_Work instruction_
All that should appear is the run of lines from the one containing "blue line: (70, 95) -> (42, 64), turned 70" through the end of the records, each repeated exactly.

::: Study material :::

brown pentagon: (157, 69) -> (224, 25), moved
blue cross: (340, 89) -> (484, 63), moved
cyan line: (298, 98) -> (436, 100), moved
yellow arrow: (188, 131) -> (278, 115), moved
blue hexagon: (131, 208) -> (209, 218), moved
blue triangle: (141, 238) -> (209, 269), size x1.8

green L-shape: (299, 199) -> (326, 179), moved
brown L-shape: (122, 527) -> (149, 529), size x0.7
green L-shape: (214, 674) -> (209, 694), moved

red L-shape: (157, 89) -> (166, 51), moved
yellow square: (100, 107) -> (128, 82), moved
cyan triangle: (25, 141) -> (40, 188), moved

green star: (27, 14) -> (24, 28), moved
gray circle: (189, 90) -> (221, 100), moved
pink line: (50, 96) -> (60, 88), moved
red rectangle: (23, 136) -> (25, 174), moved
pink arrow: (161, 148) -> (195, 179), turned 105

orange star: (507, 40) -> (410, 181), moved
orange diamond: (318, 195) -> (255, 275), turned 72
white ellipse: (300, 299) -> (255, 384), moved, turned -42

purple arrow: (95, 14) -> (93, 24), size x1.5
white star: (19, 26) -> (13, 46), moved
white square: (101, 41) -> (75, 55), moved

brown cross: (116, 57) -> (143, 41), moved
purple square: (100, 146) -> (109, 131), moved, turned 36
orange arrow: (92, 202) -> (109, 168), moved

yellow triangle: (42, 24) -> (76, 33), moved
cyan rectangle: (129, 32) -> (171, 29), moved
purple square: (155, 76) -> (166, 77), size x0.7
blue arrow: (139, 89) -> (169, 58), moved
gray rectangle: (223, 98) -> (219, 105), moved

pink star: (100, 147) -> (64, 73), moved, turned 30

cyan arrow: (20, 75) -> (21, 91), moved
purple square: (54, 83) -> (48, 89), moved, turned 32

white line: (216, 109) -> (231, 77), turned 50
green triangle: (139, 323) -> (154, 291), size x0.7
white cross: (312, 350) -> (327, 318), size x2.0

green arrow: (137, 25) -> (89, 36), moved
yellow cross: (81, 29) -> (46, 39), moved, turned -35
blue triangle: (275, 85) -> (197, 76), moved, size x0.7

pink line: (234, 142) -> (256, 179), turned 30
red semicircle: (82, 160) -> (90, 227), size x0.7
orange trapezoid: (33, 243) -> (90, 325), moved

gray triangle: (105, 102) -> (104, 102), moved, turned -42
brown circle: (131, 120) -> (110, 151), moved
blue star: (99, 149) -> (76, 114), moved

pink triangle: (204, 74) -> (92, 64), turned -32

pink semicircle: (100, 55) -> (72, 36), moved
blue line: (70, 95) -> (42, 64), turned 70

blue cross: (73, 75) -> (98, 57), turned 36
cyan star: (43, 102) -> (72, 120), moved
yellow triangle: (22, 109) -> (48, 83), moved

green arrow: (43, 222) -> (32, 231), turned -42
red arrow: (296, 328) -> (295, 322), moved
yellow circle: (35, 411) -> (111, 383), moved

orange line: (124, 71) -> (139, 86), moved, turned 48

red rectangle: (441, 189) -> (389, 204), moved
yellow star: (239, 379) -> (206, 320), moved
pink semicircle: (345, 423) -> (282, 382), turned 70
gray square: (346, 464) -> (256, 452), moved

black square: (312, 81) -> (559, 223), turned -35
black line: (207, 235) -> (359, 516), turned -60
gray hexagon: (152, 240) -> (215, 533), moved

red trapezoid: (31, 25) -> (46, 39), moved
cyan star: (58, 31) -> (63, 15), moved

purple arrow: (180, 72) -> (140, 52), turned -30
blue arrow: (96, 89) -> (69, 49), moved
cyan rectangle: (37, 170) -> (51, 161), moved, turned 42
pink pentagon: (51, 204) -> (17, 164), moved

:::

_Finished task_
blue line: (70, 95) -> (42, 64), turned 70

blue cross: (73, 75) -> (98, 57), turned 36
cyan star: (43, 102) -> (72, 120), moved
yellow triangle: (22, 109) -> (48, 83), moved

green arrow: (43, 222) -> (32, 231), turned -42
red arrow: (296, 328) -> (295, 322), moved
yellow circle: (35, 411) -> (111, 383), moved

orange line: (124, 71) -> (139, 86), moved, turned 48

red rectangle: (441, 189) -> (389, 204), moved
yellow star: (239, 379) -> (206, 320), moved
pink semicircle: (345, 423) -> (282, 382), turned 70
gray square: (346, 464) -> (256, 452), moved

black square: (312, 81) -> (559, 223), turned -35
black line: (207, 235) -> (359, 516), turned -60
gray hexagon: (152, 240) -> (215, 533), moved

red trapezoid: (31, 25) -> (46, 39), moved
cyan star: (58, 31) -> (63, 15), moved

purple arrow: (180, 72) -> (140, 52), turned -30
blue arrow: (96, 89) -> (69, 49), moved
cyan rectangle: (37, 170) -> (51, 161), moved, turned 42
pink pentagon: (51, 204) -> (17, 164), moved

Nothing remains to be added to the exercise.